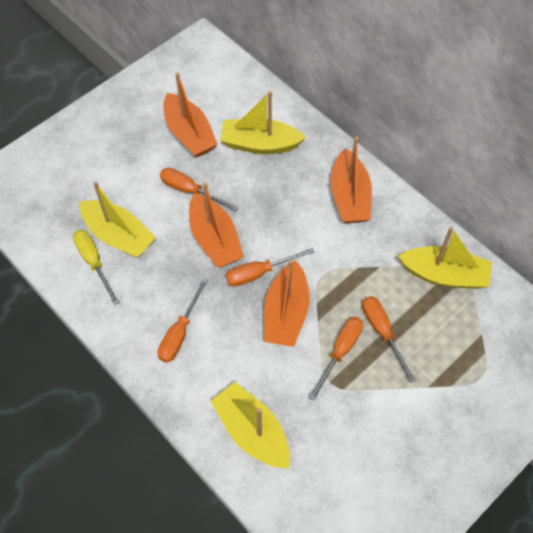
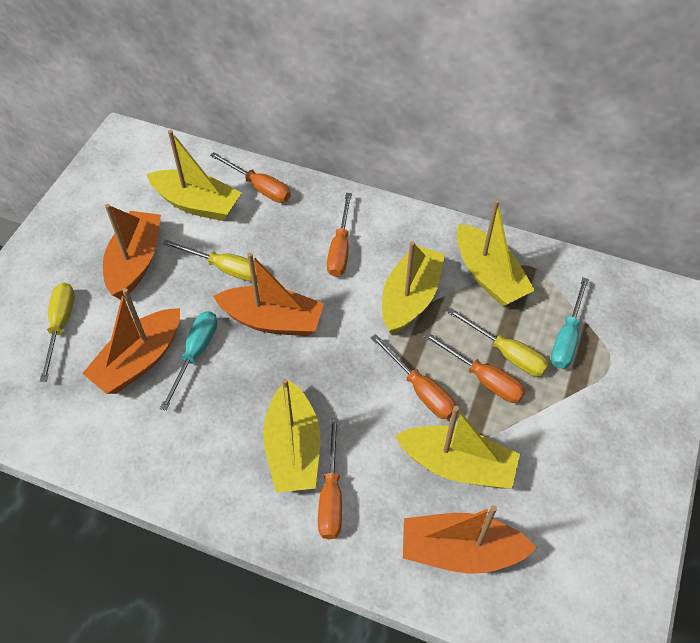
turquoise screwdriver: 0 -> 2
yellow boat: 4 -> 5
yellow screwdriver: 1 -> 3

══════════

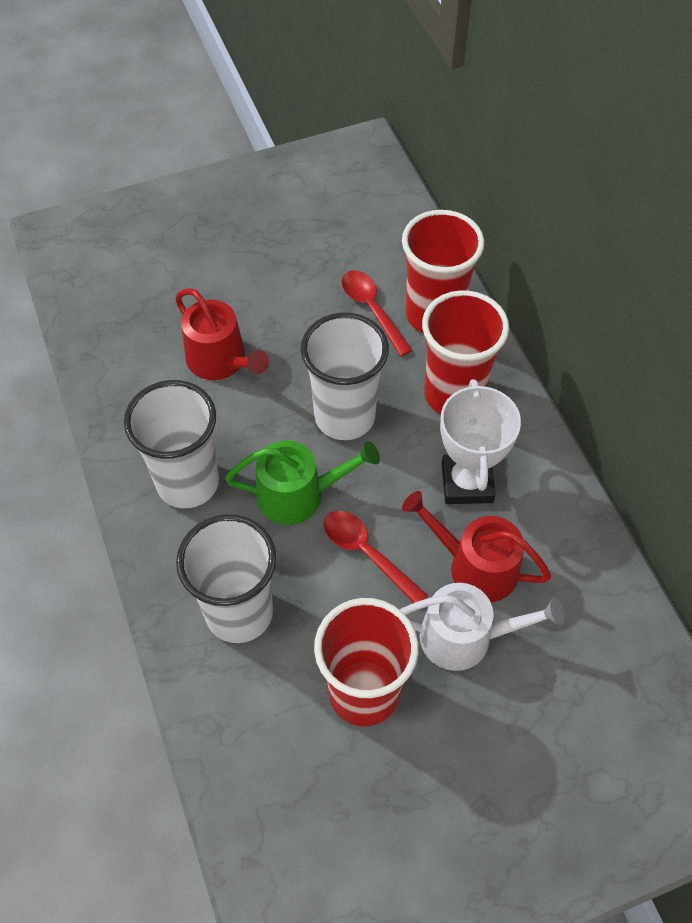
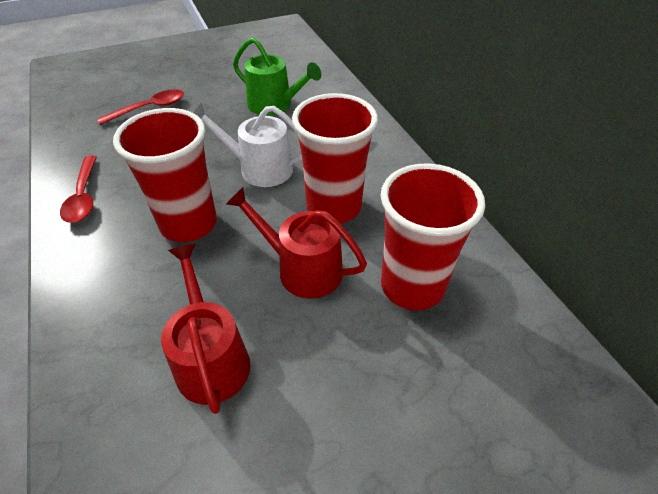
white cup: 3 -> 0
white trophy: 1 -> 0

══════════

EXERCISE DESCRIPTION:
In the records above, locate the lines holding the word "screwdriver". Copy each of them.

WRITTEN RESPONSE:
turquoise screwdriver: 0 -> 2
yellow screwdriver: 1 -> 3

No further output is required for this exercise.